Recorded data: Begin

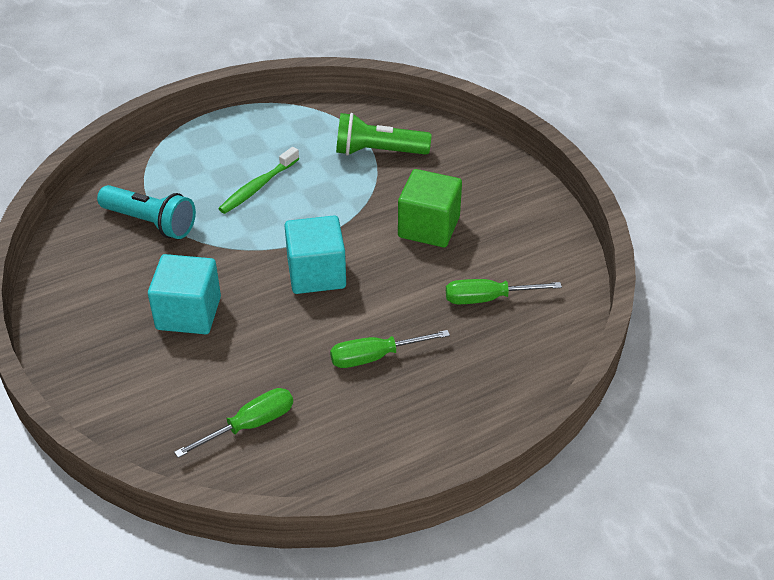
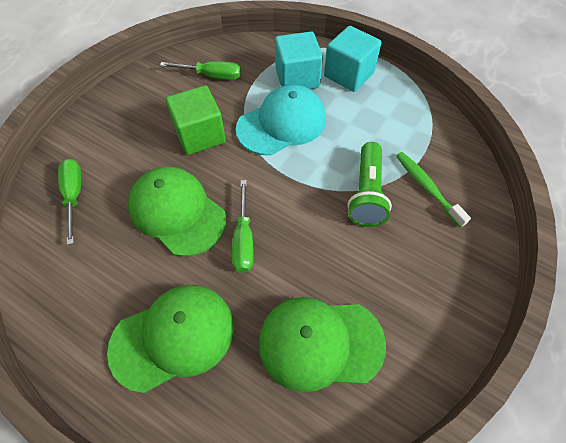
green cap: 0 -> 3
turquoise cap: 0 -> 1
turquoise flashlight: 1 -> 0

Recorded data: End
Recorded data: Begin

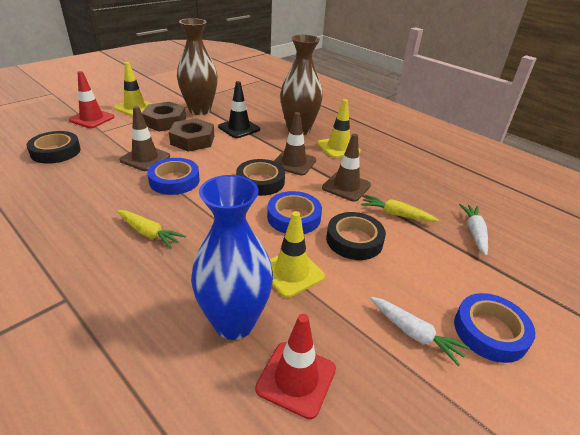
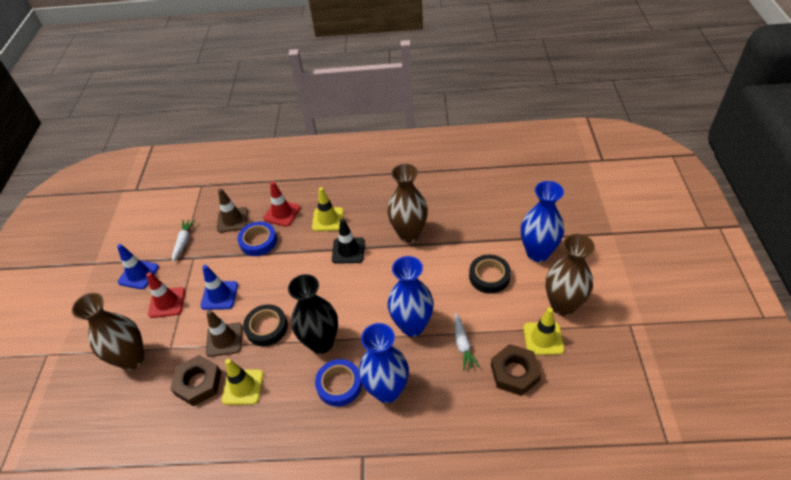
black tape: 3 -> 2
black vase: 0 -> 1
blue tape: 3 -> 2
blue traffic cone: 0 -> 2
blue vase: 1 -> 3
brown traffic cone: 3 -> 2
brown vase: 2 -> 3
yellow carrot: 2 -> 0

Recorded data: End

* What is expected:
Looking at the entries above, can you reproduce exactly the lines from the one that holds "blue tape: 3 -> 2" through the one that holds "yellow carrot: 2 -> 0", and only those?

* Written solution:
blue tape: 3 -> 2
blue traffic cone: 0 -> 2
blue vase: 1 -> 3
brown traffic cone: 3 -> 2
brown vase: 2 -> 3
yellow carrot: 2 -> 0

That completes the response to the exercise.